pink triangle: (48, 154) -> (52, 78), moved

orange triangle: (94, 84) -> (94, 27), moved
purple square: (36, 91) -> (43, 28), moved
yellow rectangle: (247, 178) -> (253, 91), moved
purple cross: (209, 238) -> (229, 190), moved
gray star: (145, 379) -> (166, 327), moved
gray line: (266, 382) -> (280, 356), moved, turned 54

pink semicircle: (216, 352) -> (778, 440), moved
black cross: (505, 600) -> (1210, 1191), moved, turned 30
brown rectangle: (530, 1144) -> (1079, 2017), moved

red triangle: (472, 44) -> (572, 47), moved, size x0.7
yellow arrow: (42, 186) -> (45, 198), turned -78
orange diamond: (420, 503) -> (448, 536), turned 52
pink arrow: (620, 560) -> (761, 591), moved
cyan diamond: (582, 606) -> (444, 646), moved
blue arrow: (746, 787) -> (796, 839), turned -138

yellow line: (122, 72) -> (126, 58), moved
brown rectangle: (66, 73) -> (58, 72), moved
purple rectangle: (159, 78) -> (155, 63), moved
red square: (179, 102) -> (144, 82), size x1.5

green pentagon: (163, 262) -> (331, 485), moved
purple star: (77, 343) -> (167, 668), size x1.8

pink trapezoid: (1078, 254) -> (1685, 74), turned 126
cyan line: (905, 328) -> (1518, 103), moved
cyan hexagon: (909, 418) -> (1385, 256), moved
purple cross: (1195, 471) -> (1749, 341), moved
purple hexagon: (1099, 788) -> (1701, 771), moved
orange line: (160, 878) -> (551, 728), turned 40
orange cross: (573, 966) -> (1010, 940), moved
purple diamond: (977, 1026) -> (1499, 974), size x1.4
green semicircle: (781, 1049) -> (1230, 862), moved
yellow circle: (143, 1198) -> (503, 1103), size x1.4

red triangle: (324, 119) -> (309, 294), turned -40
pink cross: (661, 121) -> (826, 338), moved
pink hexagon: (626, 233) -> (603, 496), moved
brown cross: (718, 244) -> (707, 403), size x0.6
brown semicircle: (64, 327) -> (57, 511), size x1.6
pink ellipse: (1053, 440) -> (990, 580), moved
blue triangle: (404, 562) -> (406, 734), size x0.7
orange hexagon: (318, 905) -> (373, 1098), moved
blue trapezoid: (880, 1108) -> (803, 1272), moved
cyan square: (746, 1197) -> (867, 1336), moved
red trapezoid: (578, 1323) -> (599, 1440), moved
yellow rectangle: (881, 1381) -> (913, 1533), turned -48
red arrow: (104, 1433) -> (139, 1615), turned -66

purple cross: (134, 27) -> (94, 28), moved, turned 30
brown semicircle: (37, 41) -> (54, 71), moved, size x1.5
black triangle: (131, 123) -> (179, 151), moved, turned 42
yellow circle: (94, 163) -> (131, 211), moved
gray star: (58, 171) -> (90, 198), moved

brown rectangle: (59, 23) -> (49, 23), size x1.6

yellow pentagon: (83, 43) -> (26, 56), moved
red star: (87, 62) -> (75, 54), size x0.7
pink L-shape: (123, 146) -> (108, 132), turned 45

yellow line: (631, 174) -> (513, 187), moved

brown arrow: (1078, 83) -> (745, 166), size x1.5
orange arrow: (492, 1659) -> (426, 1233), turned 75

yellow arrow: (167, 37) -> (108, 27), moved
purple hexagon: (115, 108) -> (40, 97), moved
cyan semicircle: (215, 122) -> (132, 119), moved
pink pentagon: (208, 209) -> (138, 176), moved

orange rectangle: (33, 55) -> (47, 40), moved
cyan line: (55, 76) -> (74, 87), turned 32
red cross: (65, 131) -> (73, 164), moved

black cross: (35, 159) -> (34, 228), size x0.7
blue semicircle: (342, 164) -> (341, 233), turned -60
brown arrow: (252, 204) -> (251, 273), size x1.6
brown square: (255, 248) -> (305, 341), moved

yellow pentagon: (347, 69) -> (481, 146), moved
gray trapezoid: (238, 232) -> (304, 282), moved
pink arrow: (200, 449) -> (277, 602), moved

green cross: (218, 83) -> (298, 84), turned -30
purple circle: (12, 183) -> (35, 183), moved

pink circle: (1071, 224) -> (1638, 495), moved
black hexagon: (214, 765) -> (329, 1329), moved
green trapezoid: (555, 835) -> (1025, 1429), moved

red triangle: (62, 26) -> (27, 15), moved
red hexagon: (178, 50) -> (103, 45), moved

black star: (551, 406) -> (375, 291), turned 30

Instructions to follow: Return exactly the lines from the line holding "cyan semicircle: (215, 122)" to the last line of the data, with both of those lines included and nothing added.

Answer:
cyan semicircle: (215, 122) -> (132, 119), moved
pink pentagon: (208, 209) -> (138, 176), moved

orange rectangle: (33, 55) -> (47, 40), moved
cyan line: (55, 76) -> (74, 87), turned 32
red cross: (65, 131) -> (73, 164), moved

black cross: (35, 159) -> (34, 228), size x0.7
blue semicircle: (342, 164) -> (341, 233), turned -60
brown arrow: (252, 204) -> (251, 273), size x1.6
brown square: (255, 248) -> (305, 341), moved

yellow pentagon: (347, 69) -> (481, 146), moved
gray trapezoid: (238, 232) -> (304, 282), moved
pink arrow: (200, 449) -> (277, 602), moved

green cross: (218, 83) -> (298, 84), turned -30
purple circle: (12, 183) -> (35, 183), moved

pink circle: (1071, 224) -> (1638, 495), moved
black hexagon: (214, 765) -> (329, 1329), moved
green trapezoid: (555, 835) -> (1025, 1429), moved

red triangle: (62, 26) -> (27, 15), moved
red hexagon: (178, 50) -> (103, 45), moved

black star: (551, 406) -> (375, 291), turned 30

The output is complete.